== Entries supplied ==
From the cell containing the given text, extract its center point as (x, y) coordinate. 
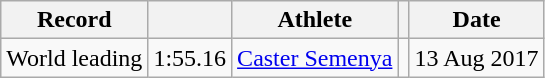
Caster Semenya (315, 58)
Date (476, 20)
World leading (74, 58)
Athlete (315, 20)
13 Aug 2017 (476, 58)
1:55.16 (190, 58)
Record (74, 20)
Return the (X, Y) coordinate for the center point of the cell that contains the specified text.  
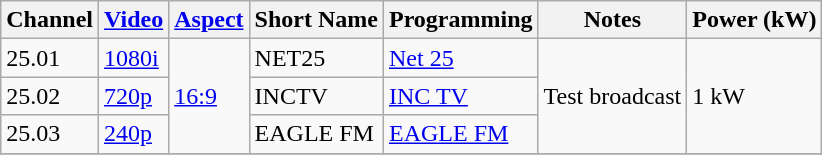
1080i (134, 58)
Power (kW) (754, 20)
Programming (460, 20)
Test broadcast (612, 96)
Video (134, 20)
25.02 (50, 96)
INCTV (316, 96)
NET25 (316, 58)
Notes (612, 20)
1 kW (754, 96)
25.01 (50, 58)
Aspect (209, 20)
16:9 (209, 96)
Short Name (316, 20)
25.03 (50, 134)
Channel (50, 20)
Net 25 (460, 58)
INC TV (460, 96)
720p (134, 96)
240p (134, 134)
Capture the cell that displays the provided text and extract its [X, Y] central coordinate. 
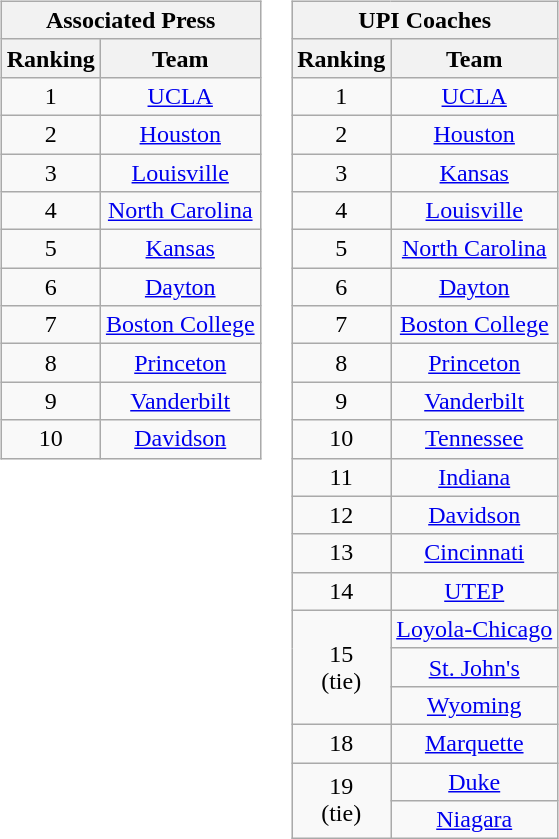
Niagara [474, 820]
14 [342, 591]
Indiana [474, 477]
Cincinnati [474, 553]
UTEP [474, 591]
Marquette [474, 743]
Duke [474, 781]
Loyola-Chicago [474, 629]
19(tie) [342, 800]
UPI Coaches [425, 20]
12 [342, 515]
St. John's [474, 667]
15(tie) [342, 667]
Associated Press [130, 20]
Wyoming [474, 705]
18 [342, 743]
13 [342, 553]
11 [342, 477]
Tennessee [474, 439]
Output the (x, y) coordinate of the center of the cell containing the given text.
...
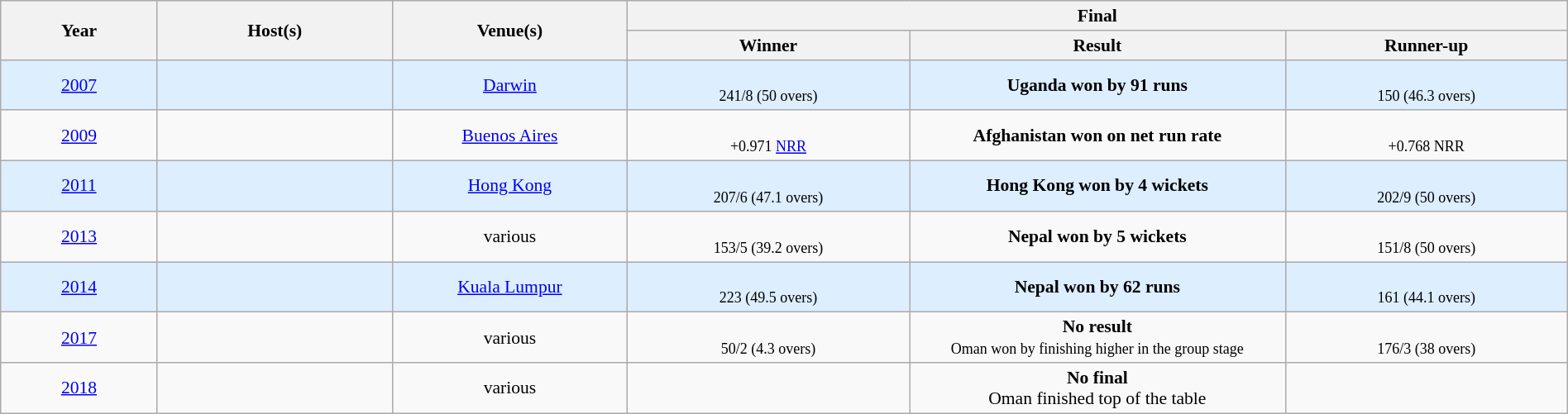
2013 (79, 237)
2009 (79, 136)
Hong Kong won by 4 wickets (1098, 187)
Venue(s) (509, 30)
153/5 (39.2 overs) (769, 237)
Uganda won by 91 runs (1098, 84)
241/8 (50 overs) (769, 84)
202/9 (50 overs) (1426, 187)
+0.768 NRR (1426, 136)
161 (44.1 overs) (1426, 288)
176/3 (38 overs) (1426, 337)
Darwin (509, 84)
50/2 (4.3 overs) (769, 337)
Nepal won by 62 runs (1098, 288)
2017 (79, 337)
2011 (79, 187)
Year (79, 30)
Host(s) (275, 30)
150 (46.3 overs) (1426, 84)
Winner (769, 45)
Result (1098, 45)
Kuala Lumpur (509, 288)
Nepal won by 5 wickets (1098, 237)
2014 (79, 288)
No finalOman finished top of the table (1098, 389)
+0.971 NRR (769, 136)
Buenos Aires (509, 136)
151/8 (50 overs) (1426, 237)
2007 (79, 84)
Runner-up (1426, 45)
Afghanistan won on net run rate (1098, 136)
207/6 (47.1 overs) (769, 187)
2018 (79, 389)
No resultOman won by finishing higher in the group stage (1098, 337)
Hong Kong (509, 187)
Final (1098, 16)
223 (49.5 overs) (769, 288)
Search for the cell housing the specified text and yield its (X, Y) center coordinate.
* * *
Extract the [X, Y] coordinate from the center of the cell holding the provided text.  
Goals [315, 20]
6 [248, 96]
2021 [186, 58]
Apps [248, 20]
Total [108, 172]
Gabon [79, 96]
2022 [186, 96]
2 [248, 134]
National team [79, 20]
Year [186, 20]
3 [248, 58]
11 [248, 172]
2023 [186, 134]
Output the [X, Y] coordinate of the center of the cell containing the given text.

== Given task ==
Rewrite everything from the line containing "Niagara [474, 820]" down to the line containing "15(tie) [342, 667]", both included, as a numbered list with no blank lines.

== Response ==
1. Niagara [474, 820]
2. 14 [342, 591]
3. Indiana [474, 477]
4. Cincinnati [474, 553]
5. UTEP [474, 591]
6. Marquette [474, 743]
7. Duke [474, 781]
8. Loyola-Chicago [474, 629]
9. 19(tie) [342, 800]
10. UPI Coaches [425, 20]
11. 12 [342, 515]
12. St. John's [474, 667]
13. 15(tie) [342, 667]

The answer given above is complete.